● **What the task requires**
Only the lines below, from the one with "IC101 pin SCL: N14 -> N2" through the one with "SW102: button (GND, N22) -> none", are to be written out, exactly.
------ Dataset ------
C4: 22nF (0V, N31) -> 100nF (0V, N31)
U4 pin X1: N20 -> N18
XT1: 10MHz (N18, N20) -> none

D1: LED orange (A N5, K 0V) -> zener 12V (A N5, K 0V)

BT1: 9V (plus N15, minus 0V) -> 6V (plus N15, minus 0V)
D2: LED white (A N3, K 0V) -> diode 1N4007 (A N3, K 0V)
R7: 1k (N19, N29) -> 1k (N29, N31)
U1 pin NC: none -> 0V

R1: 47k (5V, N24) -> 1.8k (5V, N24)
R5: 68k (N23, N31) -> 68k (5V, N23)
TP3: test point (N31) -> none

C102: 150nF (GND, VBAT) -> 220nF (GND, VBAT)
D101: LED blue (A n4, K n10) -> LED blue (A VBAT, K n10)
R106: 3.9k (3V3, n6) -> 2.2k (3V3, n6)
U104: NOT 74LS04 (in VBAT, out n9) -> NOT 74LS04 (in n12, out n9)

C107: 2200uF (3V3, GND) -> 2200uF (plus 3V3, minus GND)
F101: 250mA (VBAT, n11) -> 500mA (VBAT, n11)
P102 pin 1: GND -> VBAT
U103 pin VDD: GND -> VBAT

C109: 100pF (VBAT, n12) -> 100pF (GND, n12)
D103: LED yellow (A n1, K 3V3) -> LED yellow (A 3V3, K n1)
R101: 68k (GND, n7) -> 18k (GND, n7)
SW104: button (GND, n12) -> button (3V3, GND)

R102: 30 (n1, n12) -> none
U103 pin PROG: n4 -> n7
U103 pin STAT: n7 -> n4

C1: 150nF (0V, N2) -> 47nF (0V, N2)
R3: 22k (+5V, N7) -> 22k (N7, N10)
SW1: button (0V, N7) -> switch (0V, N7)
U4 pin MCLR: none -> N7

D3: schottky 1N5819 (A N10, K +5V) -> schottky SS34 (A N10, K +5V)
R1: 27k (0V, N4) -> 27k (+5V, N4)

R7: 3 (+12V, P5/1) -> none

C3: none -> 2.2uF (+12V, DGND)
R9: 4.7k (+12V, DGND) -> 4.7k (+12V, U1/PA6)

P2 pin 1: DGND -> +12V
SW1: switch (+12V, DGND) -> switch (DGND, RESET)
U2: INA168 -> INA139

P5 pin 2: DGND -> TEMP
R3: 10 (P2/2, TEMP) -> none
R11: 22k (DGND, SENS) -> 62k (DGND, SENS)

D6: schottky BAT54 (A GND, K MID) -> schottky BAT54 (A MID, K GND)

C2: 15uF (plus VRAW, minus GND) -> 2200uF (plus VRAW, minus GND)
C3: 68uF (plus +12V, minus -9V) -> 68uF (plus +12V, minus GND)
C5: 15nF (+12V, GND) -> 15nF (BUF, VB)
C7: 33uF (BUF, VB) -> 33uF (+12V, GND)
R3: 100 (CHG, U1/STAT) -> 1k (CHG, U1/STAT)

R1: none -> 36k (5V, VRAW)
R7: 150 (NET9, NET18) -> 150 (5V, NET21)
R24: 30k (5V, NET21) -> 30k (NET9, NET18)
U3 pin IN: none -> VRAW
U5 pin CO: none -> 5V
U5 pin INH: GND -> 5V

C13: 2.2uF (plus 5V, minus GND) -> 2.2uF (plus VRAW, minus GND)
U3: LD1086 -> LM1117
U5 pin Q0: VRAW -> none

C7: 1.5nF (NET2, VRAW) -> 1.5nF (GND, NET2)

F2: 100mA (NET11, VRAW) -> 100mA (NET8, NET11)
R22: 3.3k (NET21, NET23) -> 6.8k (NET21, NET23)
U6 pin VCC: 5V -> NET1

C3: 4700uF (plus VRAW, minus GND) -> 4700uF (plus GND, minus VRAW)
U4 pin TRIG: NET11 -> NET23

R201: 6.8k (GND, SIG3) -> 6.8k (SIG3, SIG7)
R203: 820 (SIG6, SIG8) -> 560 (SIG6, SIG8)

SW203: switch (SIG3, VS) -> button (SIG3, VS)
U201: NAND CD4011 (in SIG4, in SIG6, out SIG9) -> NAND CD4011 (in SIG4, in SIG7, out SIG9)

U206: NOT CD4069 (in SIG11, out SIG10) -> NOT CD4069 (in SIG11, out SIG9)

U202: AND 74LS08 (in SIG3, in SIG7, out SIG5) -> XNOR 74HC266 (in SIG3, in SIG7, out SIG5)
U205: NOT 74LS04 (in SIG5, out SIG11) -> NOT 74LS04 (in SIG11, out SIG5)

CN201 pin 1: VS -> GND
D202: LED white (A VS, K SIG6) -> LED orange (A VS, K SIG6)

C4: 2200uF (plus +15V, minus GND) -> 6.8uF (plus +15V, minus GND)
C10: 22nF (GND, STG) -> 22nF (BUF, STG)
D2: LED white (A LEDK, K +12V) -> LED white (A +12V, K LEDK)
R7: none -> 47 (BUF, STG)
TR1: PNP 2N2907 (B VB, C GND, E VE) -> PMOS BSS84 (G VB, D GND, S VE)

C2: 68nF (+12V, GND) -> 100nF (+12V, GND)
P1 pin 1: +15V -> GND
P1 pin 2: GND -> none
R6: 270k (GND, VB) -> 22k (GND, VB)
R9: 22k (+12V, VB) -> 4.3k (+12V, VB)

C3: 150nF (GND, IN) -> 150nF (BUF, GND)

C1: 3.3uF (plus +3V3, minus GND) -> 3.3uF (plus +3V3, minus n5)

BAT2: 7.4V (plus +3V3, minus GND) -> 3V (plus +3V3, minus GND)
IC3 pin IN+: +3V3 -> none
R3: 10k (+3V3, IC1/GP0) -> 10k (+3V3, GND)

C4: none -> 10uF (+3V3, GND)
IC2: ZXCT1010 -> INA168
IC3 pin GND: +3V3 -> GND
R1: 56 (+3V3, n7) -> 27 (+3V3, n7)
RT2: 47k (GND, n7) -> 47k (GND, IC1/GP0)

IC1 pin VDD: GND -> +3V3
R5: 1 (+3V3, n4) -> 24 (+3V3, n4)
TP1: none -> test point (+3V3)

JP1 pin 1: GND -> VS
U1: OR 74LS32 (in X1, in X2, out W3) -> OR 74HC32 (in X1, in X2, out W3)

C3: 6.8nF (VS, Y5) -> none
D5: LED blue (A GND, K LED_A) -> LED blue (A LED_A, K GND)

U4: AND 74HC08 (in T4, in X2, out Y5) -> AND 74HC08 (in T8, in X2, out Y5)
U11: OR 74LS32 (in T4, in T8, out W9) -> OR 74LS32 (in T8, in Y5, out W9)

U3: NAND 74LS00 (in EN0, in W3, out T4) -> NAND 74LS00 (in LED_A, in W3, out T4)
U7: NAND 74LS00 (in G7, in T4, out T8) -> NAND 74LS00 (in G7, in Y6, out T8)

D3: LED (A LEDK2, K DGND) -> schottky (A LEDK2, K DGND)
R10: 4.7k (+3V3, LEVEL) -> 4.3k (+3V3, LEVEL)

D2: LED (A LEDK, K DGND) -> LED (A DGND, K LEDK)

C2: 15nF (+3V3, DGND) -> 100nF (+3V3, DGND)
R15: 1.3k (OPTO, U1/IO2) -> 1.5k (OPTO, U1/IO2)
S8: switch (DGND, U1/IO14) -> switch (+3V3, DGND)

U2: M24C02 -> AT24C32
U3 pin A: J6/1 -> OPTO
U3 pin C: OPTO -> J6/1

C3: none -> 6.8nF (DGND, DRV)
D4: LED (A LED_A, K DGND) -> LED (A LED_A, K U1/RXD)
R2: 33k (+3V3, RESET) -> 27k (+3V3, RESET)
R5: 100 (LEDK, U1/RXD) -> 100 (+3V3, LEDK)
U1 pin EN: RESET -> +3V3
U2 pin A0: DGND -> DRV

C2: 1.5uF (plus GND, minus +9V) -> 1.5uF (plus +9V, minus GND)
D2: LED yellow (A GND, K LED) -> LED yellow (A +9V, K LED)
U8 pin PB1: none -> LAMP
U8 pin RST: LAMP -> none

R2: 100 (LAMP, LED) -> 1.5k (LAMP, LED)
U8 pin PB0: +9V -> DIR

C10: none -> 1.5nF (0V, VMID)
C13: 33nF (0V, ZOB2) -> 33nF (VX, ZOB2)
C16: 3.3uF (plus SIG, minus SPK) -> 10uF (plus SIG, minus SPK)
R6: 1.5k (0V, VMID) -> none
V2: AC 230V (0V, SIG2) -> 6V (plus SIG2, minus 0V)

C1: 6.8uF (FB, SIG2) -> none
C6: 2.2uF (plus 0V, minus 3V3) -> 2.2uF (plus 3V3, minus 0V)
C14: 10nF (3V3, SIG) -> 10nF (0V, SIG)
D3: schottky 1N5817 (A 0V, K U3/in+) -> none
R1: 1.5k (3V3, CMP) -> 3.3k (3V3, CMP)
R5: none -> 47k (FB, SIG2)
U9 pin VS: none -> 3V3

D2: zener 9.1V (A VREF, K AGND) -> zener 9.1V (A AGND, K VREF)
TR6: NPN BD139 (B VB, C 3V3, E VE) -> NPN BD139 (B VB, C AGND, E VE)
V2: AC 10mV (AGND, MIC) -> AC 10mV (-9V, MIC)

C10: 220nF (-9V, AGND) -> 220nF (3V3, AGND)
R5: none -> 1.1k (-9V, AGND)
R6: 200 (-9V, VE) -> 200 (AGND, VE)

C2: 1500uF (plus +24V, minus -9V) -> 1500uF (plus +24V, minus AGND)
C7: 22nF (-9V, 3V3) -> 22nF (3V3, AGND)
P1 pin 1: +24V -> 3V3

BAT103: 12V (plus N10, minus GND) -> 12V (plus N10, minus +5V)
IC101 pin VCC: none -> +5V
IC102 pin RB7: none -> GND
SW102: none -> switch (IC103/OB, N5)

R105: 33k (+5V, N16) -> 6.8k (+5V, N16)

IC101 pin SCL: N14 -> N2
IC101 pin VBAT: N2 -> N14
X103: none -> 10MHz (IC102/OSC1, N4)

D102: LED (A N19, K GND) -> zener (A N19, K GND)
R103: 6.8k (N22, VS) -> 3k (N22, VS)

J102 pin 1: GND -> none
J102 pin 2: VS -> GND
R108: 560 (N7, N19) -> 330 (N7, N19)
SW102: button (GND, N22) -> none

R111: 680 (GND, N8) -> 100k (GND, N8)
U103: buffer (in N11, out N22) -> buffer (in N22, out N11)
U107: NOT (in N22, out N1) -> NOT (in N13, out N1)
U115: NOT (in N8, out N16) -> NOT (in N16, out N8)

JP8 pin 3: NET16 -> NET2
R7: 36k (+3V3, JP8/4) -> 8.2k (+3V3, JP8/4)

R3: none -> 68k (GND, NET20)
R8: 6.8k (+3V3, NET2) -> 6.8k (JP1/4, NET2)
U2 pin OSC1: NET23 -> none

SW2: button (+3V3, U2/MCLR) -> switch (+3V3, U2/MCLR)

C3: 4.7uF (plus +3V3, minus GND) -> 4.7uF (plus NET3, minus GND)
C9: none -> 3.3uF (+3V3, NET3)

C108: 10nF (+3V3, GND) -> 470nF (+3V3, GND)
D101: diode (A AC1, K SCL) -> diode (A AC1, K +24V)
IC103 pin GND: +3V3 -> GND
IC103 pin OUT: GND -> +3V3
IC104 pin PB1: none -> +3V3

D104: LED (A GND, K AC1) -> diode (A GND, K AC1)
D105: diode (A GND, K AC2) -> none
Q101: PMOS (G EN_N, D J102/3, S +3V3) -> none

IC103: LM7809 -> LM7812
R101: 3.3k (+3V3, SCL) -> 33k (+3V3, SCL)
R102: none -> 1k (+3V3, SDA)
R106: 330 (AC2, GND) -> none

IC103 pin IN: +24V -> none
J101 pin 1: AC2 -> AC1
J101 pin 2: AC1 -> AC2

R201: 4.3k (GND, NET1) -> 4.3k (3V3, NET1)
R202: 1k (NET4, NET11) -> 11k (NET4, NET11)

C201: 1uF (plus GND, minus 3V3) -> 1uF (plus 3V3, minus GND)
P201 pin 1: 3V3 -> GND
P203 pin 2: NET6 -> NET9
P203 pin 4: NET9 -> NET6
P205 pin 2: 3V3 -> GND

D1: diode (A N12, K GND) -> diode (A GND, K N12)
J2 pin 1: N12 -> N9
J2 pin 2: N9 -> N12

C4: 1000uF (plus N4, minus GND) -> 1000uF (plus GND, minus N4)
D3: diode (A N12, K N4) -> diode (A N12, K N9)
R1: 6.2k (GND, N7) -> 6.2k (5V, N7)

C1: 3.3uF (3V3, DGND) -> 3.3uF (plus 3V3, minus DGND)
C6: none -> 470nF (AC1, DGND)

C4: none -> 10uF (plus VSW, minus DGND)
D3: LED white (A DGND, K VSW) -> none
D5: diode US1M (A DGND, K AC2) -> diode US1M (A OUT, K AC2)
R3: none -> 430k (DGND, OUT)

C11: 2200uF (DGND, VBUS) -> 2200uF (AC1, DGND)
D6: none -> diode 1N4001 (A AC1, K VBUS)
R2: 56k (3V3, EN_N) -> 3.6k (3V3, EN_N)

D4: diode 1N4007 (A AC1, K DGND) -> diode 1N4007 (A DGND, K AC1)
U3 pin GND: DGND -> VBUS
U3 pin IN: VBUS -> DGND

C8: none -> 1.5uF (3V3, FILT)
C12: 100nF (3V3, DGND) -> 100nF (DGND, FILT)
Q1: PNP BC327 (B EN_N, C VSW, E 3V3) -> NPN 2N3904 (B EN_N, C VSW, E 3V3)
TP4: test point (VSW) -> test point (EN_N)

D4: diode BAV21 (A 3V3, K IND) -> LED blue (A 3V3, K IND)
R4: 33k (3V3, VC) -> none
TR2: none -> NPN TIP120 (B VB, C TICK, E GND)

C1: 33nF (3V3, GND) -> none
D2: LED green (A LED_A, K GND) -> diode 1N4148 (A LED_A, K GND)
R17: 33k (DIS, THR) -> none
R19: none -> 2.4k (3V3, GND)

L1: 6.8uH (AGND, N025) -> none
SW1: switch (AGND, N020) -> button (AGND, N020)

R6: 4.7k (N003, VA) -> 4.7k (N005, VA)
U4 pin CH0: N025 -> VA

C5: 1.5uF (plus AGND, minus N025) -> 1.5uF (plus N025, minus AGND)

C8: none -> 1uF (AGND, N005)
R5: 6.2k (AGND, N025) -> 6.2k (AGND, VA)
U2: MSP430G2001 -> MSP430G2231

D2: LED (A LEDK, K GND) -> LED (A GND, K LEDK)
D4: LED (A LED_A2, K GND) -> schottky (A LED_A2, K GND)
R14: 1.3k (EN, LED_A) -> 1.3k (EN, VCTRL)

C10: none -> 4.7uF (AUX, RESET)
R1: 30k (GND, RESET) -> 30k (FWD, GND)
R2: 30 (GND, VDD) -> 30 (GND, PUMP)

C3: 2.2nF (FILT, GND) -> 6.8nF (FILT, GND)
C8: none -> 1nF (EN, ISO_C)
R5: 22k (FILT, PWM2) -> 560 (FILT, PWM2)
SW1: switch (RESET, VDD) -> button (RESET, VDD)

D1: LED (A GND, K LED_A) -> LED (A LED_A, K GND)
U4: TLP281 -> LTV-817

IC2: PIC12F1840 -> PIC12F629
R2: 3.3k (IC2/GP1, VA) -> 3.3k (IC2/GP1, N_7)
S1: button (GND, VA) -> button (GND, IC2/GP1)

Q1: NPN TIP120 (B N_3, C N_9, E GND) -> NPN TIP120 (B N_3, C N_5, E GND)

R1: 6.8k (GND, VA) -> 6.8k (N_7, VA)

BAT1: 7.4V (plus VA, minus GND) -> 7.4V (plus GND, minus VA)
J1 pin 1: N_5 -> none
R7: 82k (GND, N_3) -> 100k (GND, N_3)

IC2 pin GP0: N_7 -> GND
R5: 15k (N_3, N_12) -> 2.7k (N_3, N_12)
------
● **Finished task**
IC101 pin SCL: N14 -> N2
IC101 pin VBAT: N2 -> N14
X103: none -> 10MHz (IC102/OSC1, N4)

D102: LED (A N19, K GND) -> zener (A N19, K GND)
R103: 6.8k (N22, VS) -> 3k (N22, VS)

J102 pin 1: GND -> none
J102 pin 2: VS -> GND
R108: 560 (N7, N19) -> 330 (N7, N19)
SW102: button (GND, N22) -> none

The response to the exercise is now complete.